[Revision comparison data]
"""

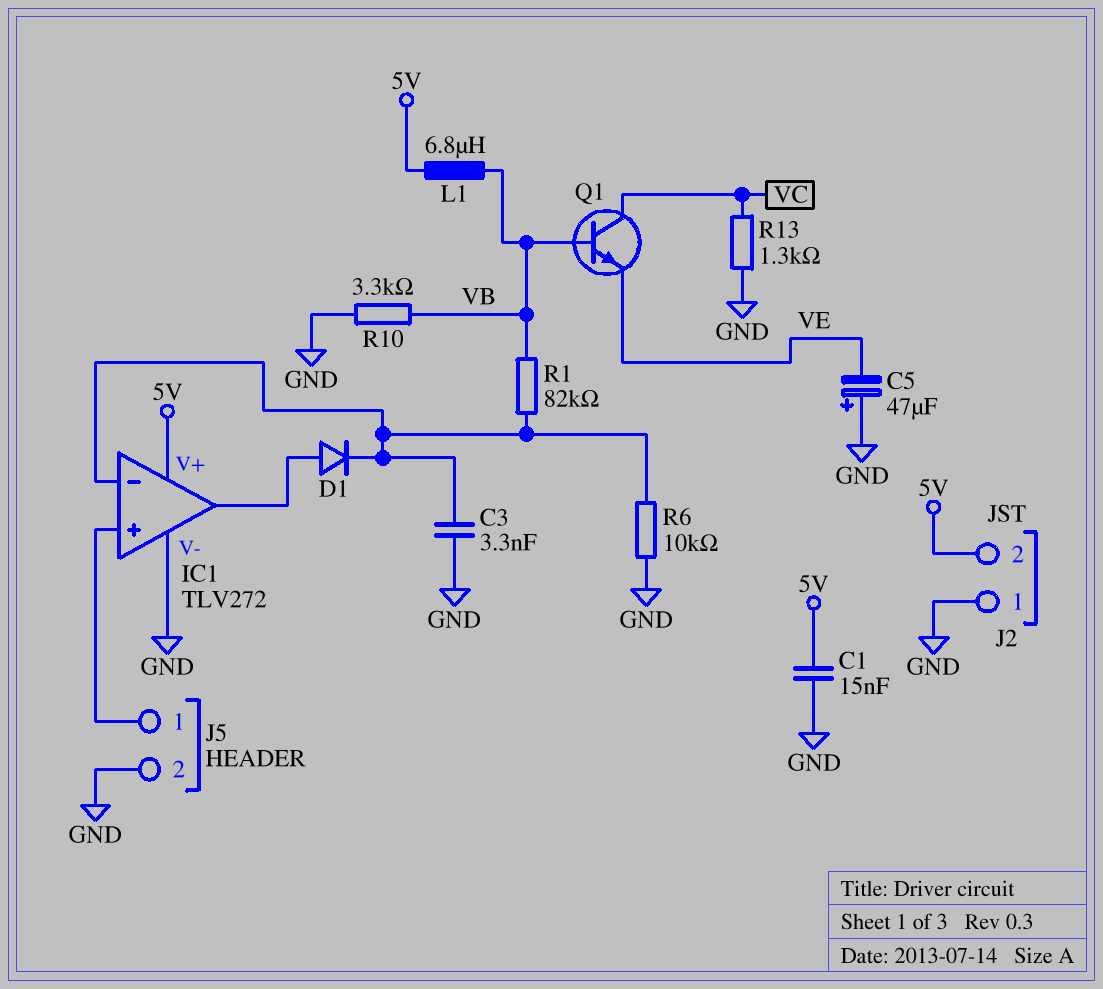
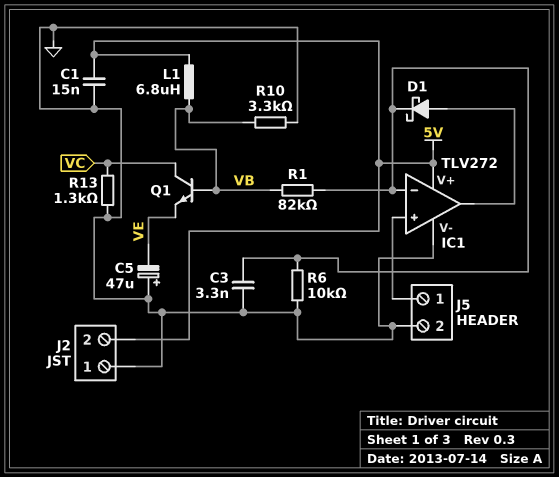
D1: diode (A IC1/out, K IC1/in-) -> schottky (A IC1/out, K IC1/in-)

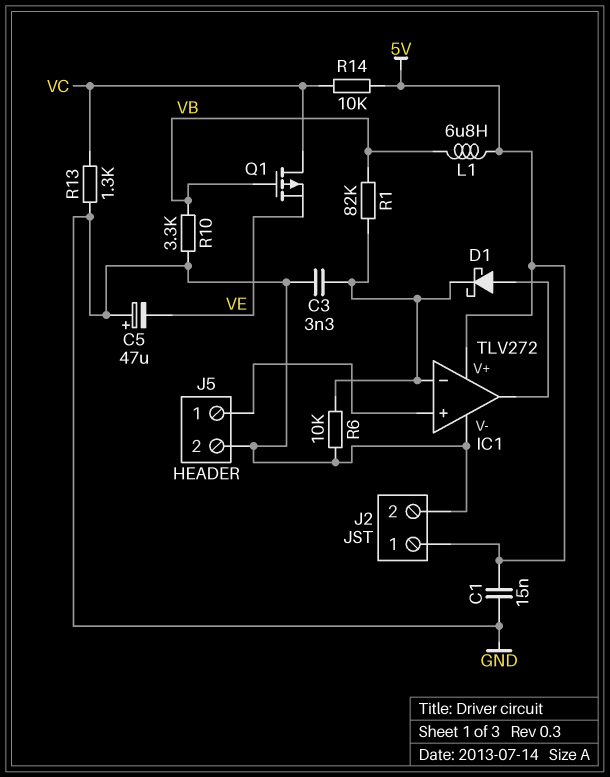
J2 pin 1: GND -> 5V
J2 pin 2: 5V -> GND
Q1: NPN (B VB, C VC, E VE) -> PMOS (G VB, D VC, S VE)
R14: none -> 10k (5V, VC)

"""
"""

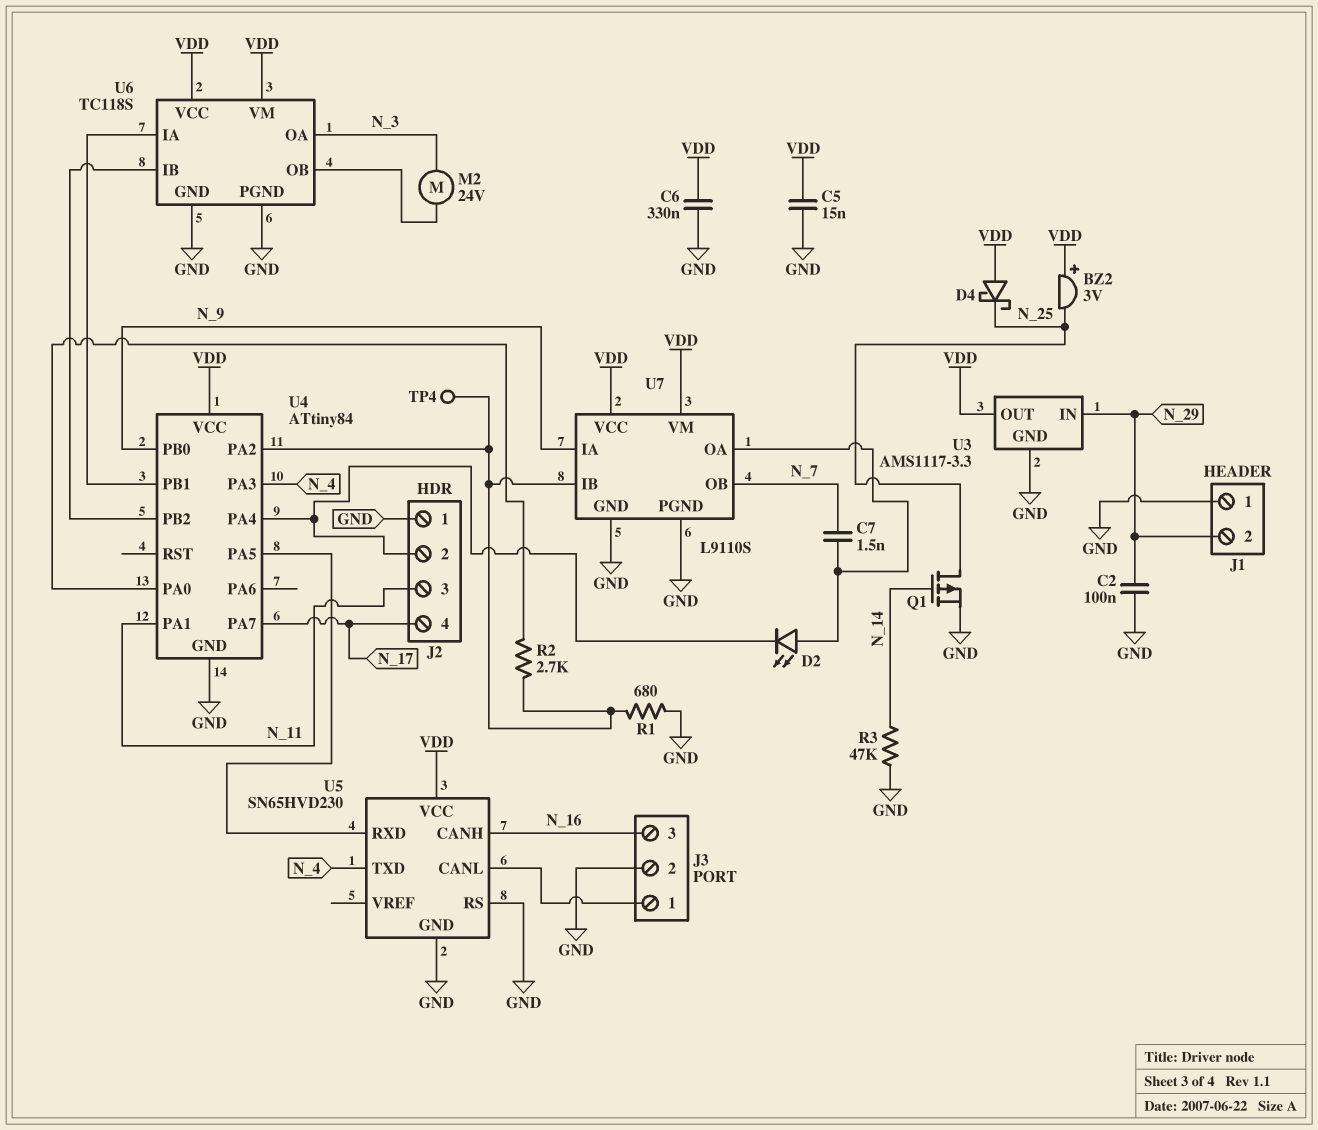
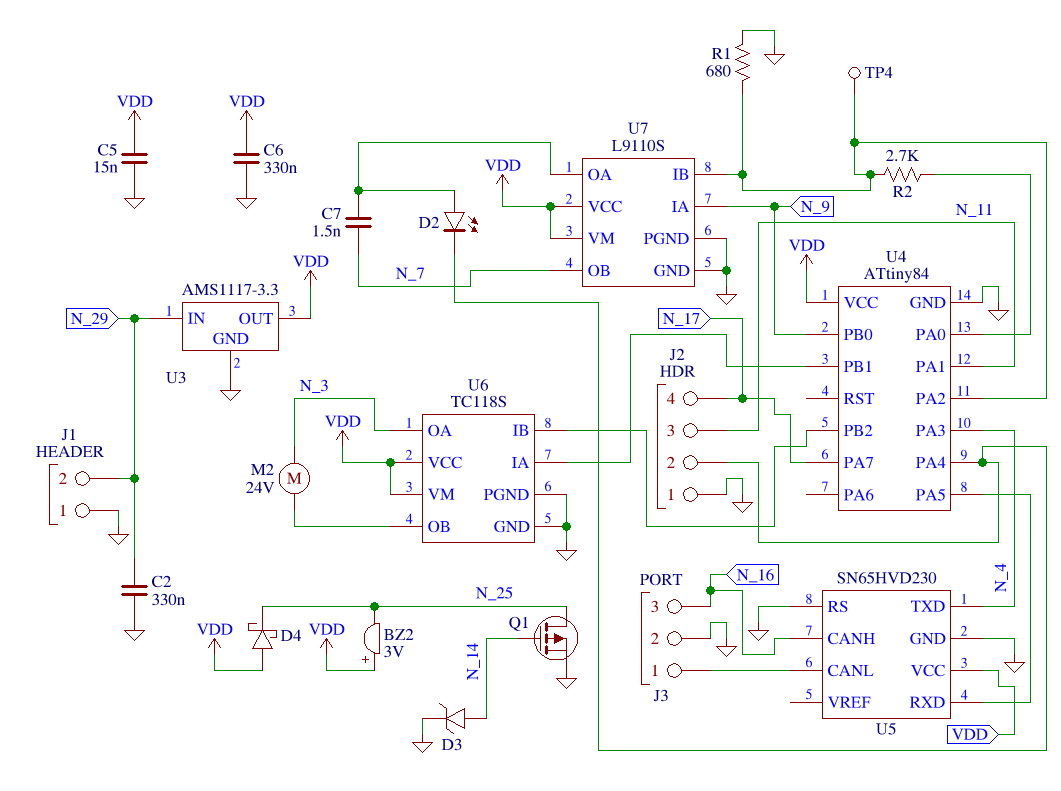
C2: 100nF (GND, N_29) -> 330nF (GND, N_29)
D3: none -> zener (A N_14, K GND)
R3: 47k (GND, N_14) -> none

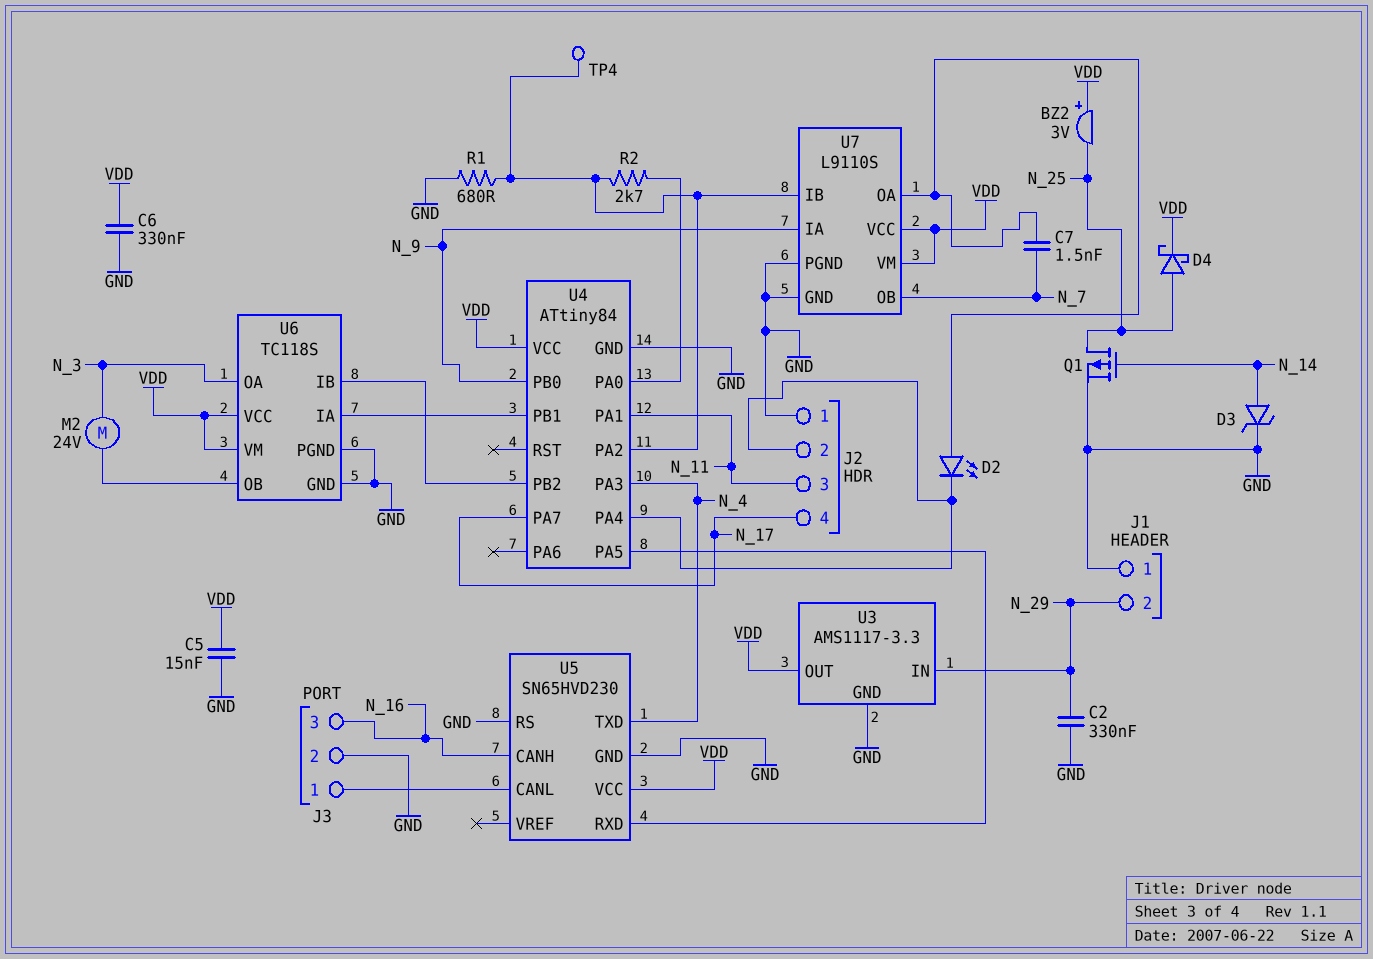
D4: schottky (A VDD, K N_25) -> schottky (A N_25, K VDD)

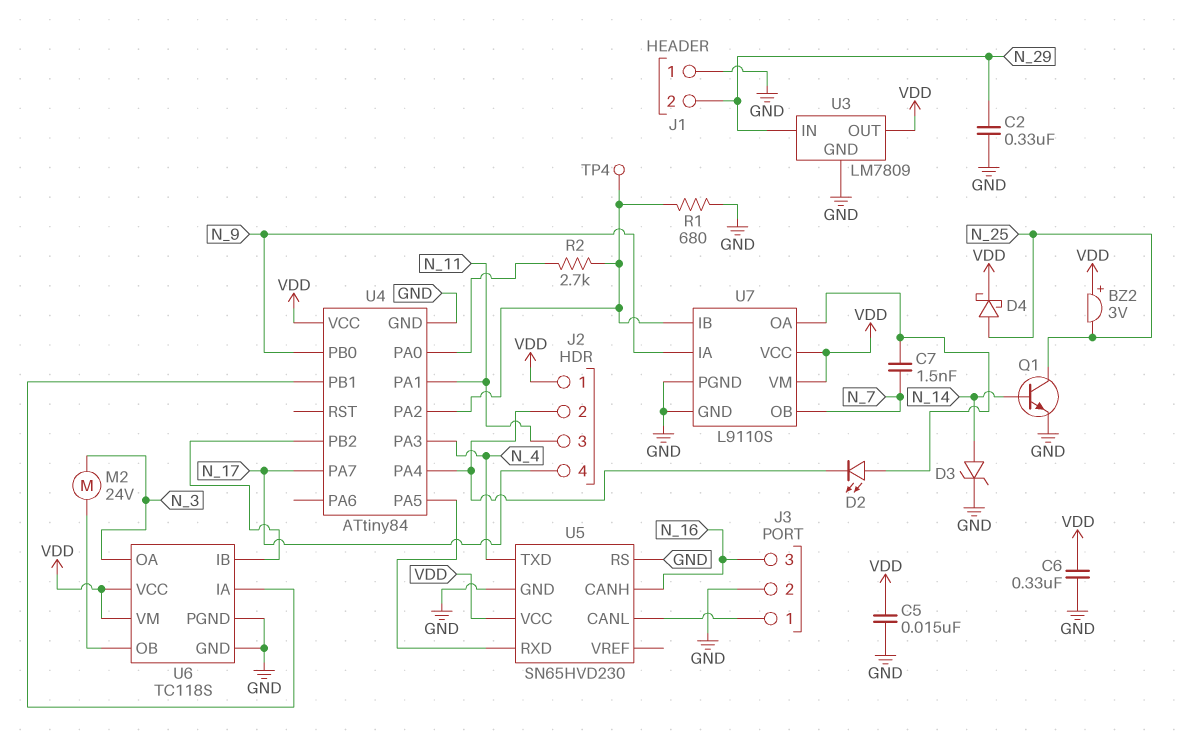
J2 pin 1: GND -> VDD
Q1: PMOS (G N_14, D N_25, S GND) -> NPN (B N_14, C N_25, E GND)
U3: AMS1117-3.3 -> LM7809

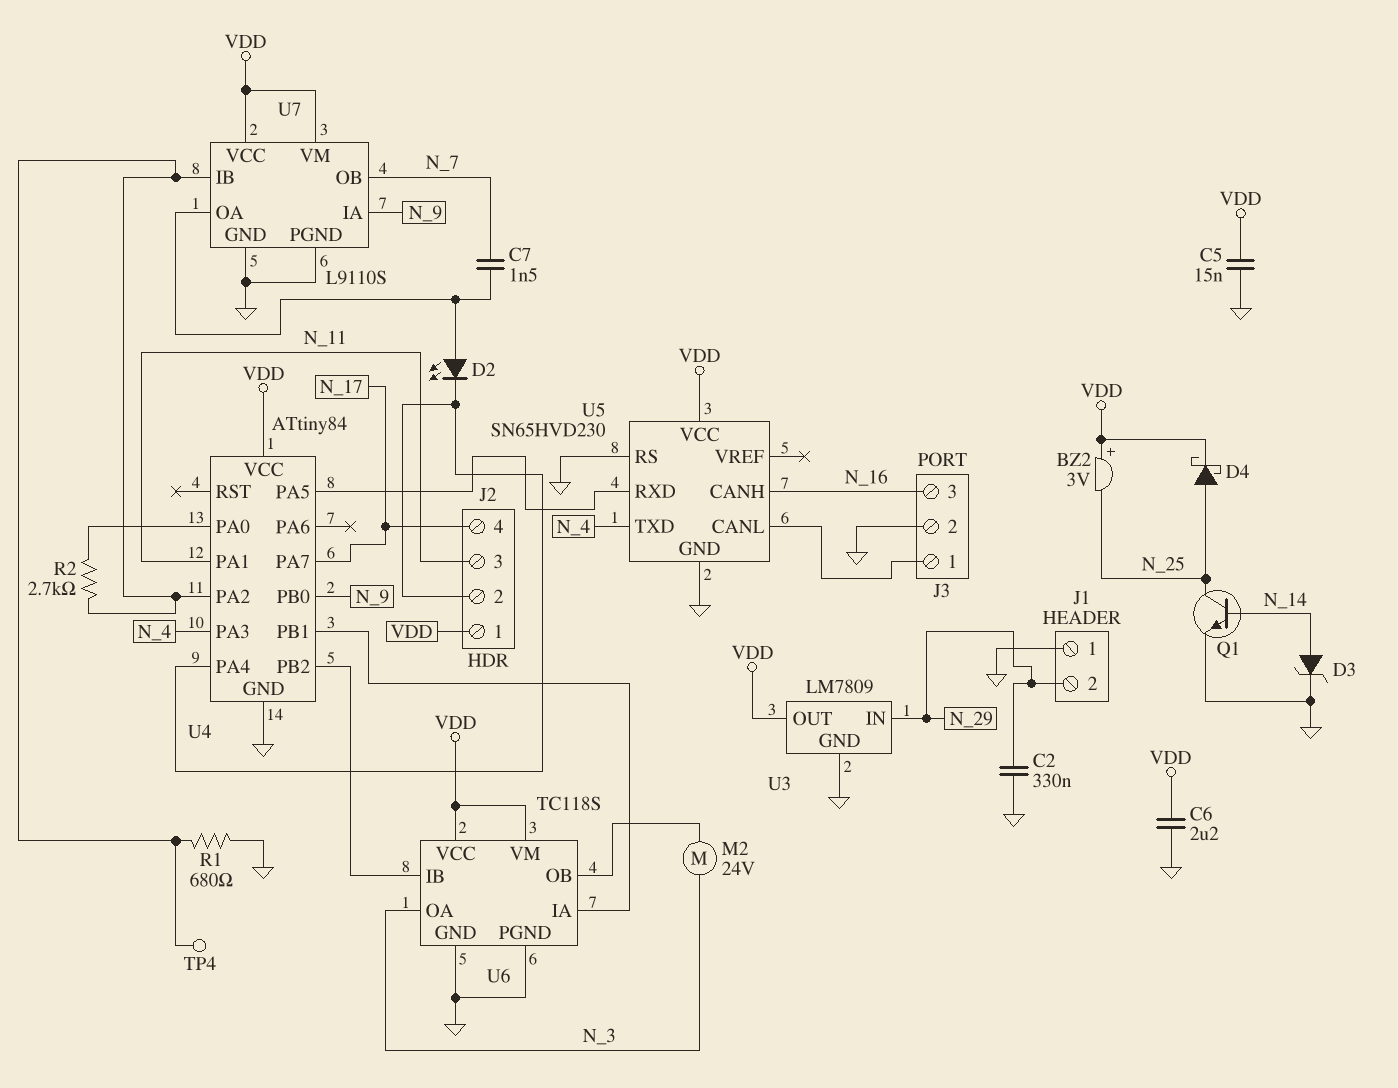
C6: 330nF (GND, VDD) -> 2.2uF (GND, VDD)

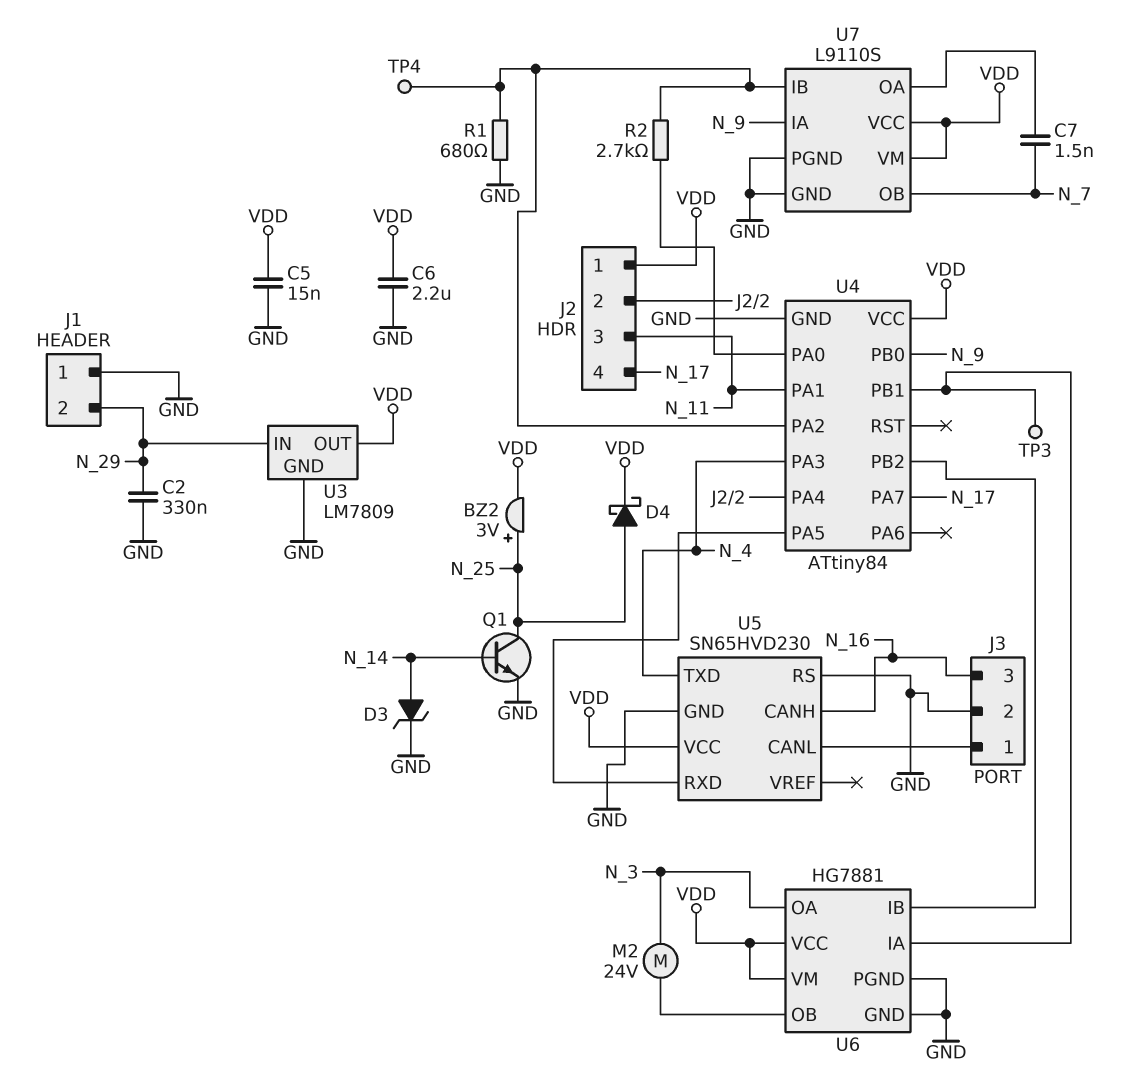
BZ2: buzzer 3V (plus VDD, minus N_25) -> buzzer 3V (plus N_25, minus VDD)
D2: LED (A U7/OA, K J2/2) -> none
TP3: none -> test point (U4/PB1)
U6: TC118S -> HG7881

"""

ASSIGNMENT: Leaving out each picture, repeat exactly the lines above from the one that contains "C2: 100nF (GND, N_29) -> 330nF (GND, N_29)" through the one that contains "U6: TC118S -> HG7881".

RESULT:
C2: 100nF (GND, N_29) -> 330nF (GND, N_29)
D3: none -> zener (A N_14, K GND)
R3: 47k (GND, N_14) -> none

D4: schottky (A VDD, K N_25) -> schottky (A N_25, K VDD)

J2 pin 1: GND -> VDD
Q1: PMOS (G N_14, D N_25, S GND) -> NPN (B N_14, C N_25, E GND)
U3: AMS1117-3.3 -> LM7809

C6: 330nF (GND, VDD) -> 2.2uF (GND, VDD)

BZ2: buzzer 3V (plus VDD, minus N_25) -> buzzer 3V (plus N_25, minus VDD)
D2: LED (A U7/OA, K J2/2) -> none
TP3: none -> test point (U4/PB1)
U6: TC118S -> HG7881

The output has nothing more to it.